== Directions ==
Take the entries below and print only the lines from the one with "M202: motor 12V" through the one with "TR202: NMOS (G", exactly as they stand, both ends included.

== Source material ==
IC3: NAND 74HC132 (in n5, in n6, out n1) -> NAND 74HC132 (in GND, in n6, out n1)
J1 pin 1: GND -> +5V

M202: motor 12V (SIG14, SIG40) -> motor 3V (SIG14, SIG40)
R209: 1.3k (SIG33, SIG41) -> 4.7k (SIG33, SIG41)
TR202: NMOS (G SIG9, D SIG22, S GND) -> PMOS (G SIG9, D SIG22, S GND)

* * *

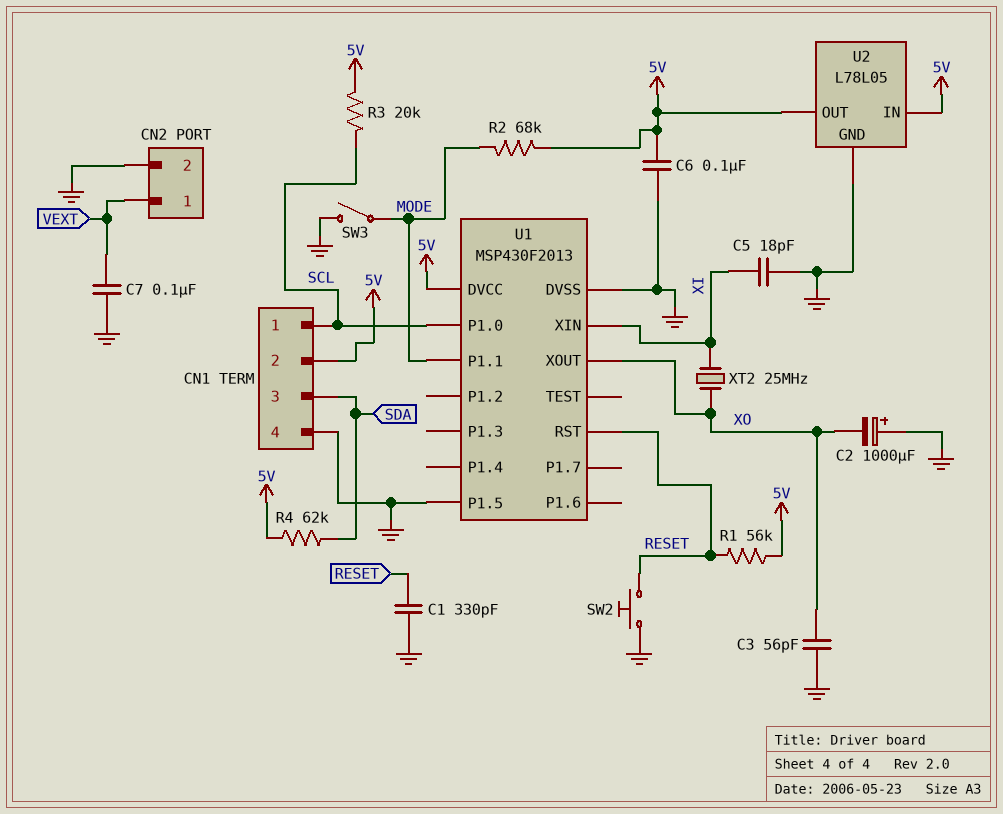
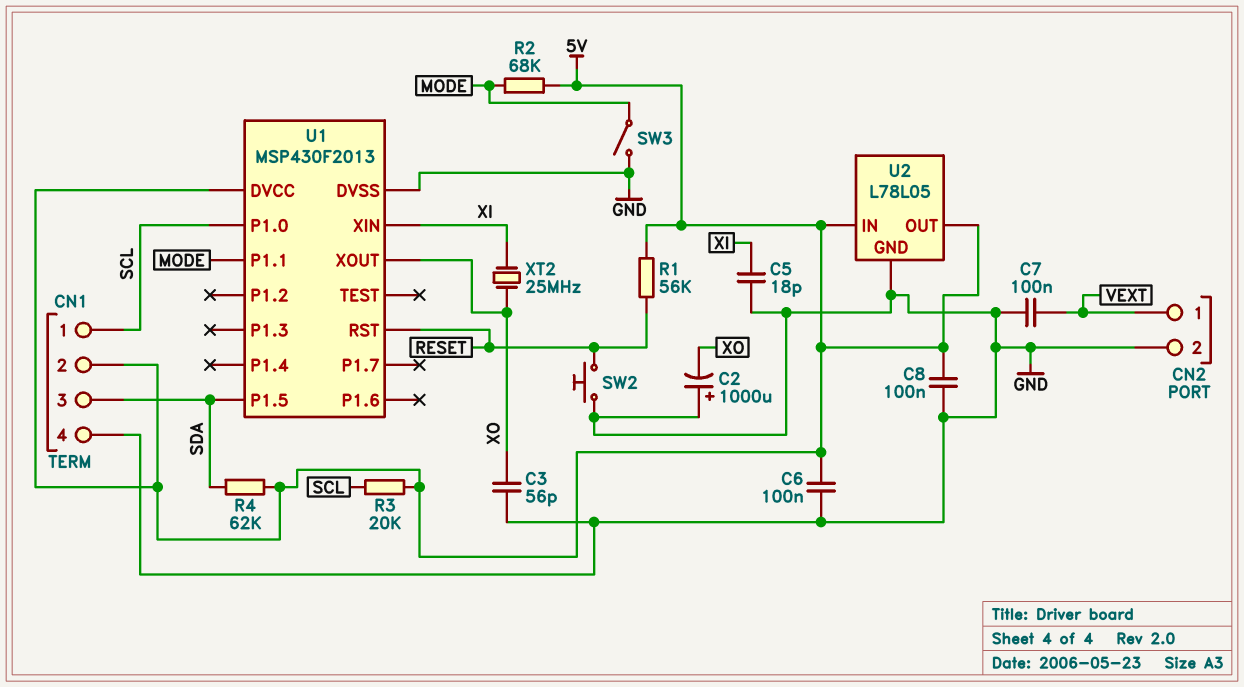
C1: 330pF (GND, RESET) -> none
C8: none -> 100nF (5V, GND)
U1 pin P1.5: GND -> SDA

--

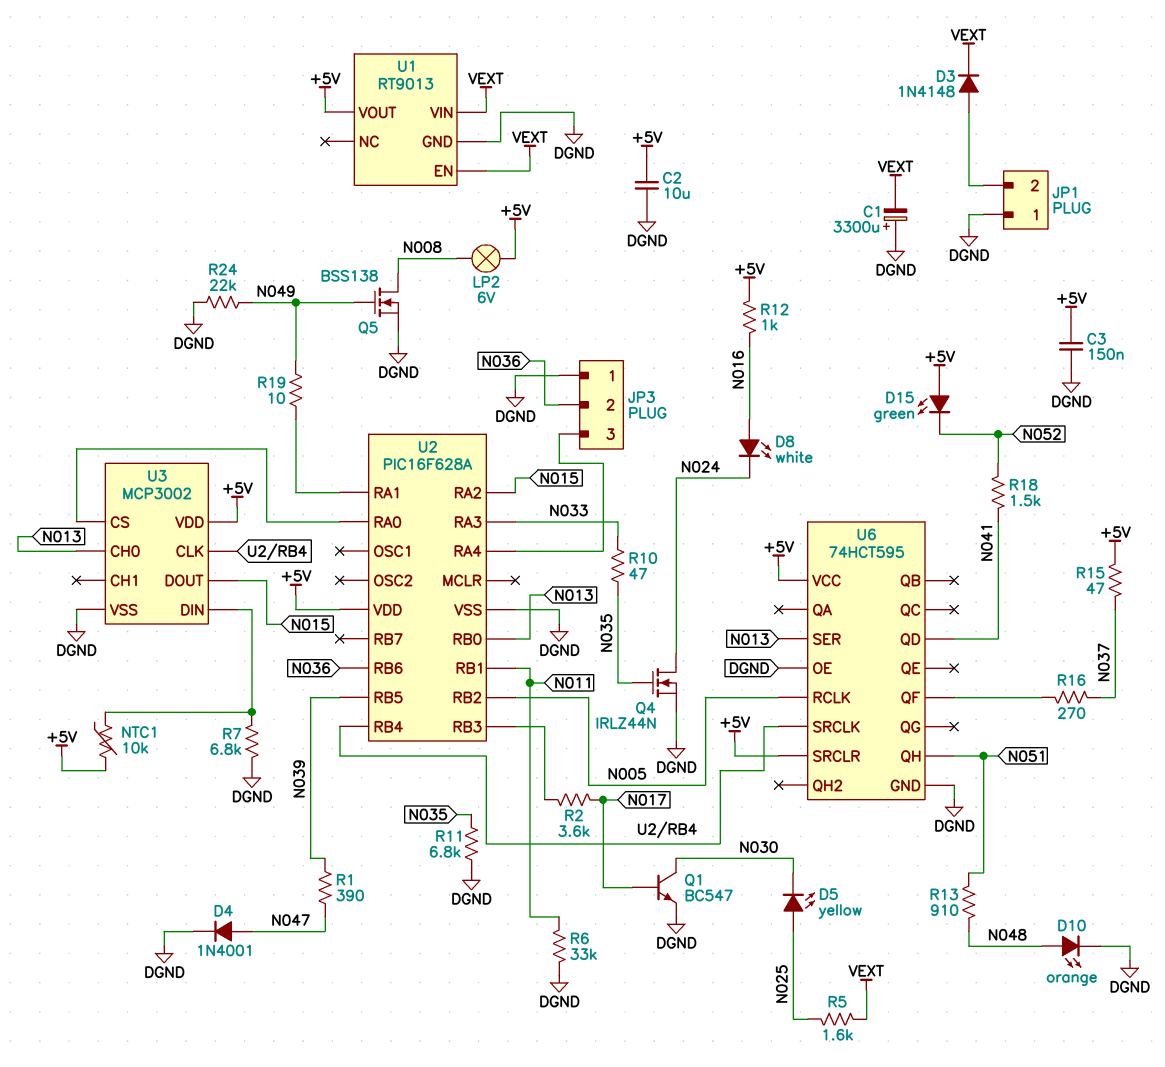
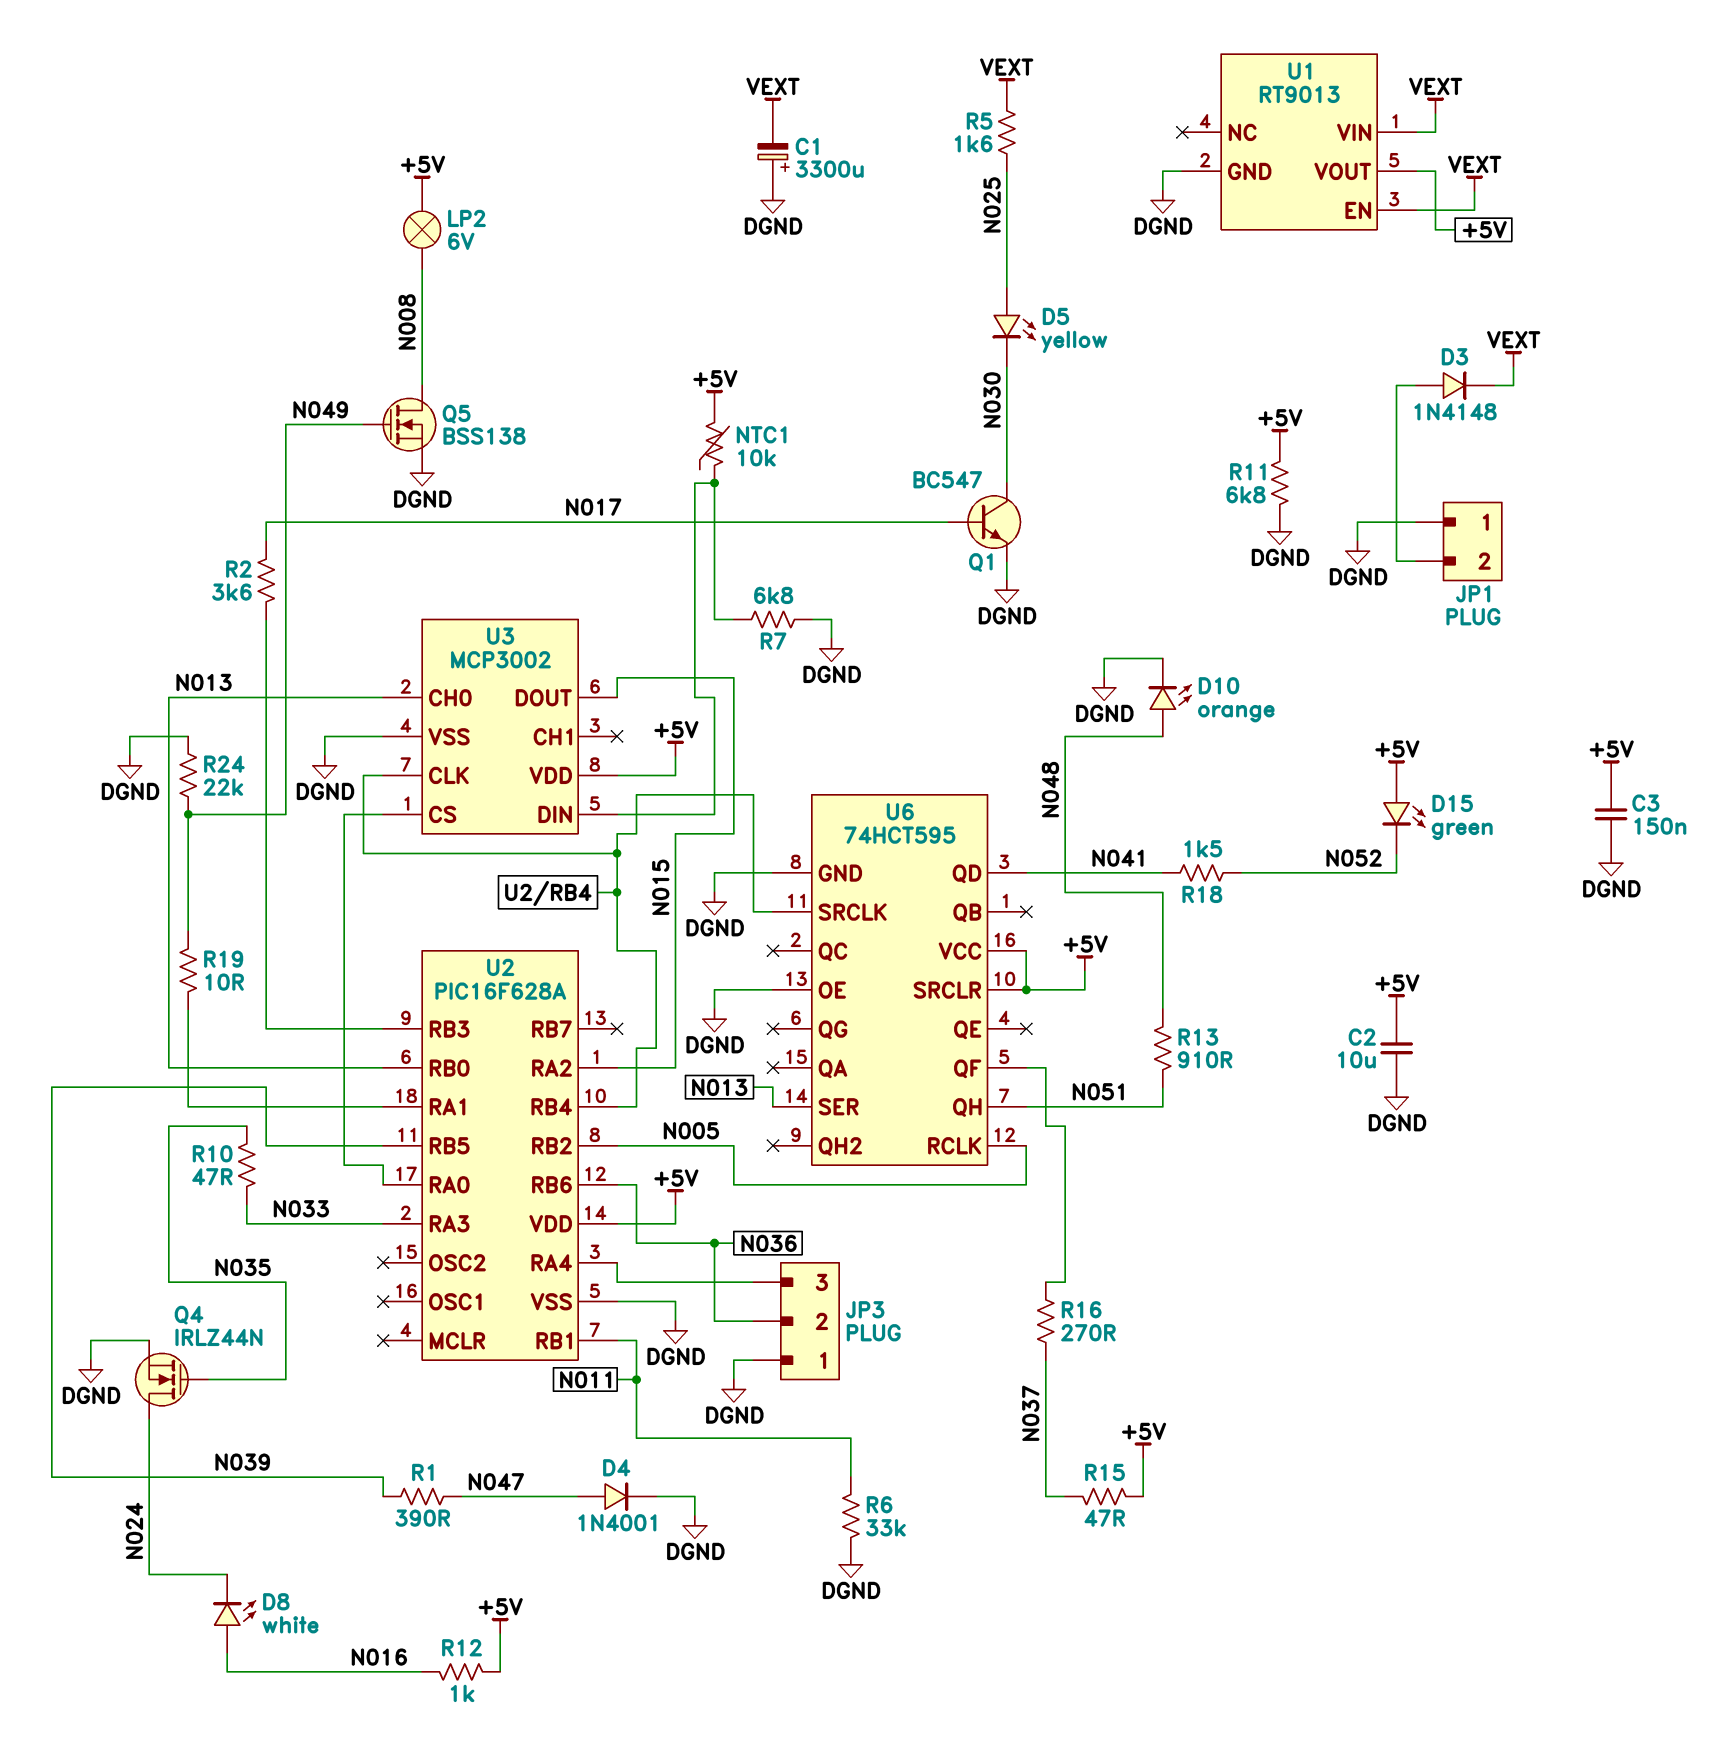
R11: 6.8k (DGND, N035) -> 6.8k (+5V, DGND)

== Answer box ==
M202: motor 12V (SIG14, SIG40) -> motor 3V (SIG14, SIG40)
R209: 1.3k (SIG33, SIG41) -> 4.7k (SIG33, SIG41)
TR202: NMOS (G SIG9, D SIG22, S GND) -> PMOS (G SIG9, D SIG22, S GND)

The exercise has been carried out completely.